▶ **MATERIAL PROVIDED**:
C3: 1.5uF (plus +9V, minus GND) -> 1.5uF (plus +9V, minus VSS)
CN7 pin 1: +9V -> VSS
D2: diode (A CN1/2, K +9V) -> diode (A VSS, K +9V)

--

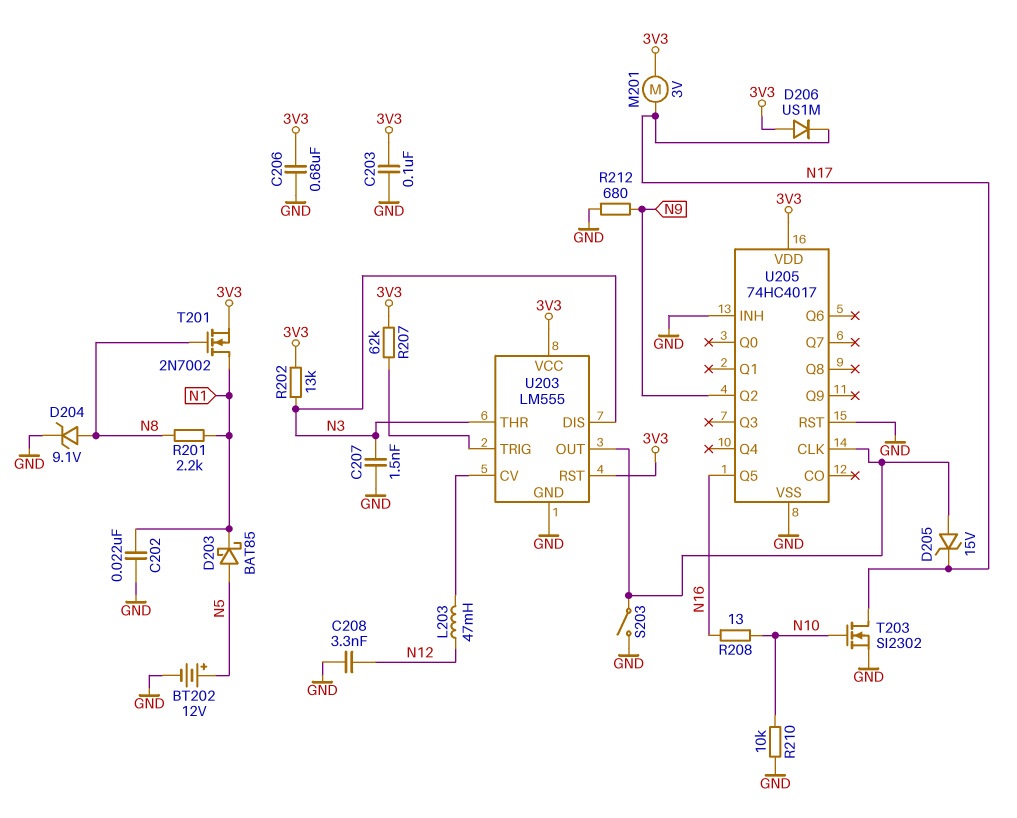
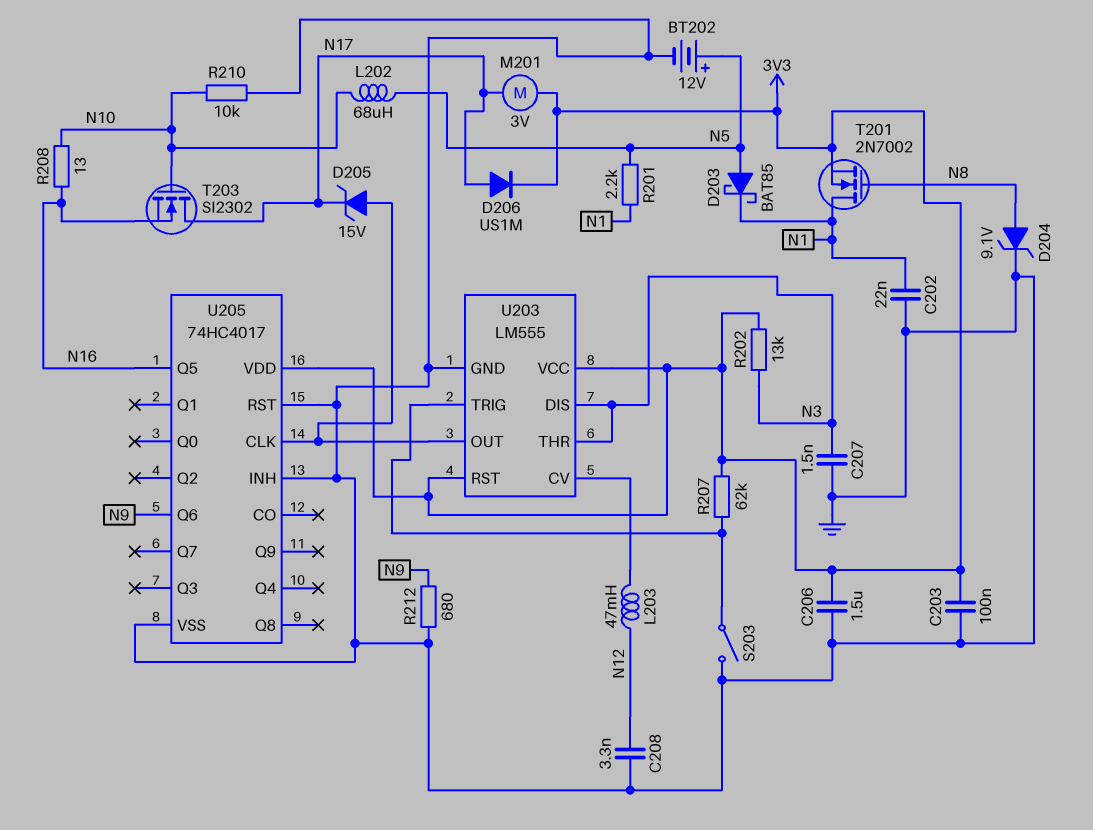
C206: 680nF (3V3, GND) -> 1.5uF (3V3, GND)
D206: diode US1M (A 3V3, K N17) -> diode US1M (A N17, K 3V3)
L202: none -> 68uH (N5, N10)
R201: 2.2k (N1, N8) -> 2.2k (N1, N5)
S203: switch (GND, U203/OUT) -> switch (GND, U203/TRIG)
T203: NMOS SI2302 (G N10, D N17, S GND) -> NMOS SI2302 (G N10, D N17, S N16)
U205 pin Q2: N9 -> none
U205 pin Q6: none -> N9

▶ **EXERCISE DETAILS**:
Print, from the entries above, the line with "L202: none -> 68uH (N5, N10)", the line with "U205 pin Q6: none -> N9" and all lines between them, exactly and with nothing else.

▶ **COMPLETED EXERCISE**:
L202: none -> 68uH (N5, N10)
R201: 2.2k (N1, N8) -> 2.2k (N1, N5)
S203: switch (GND, U203/OUT) -> switch (GND, U203/TRIG)
T203: NMOS SI2302 (G N10, D N17, S GND) -> NMOS SI2302 (G N10, D N17, S N16)
U205 pin Q2: N9 -> none
U205 pin Q6: none -> N9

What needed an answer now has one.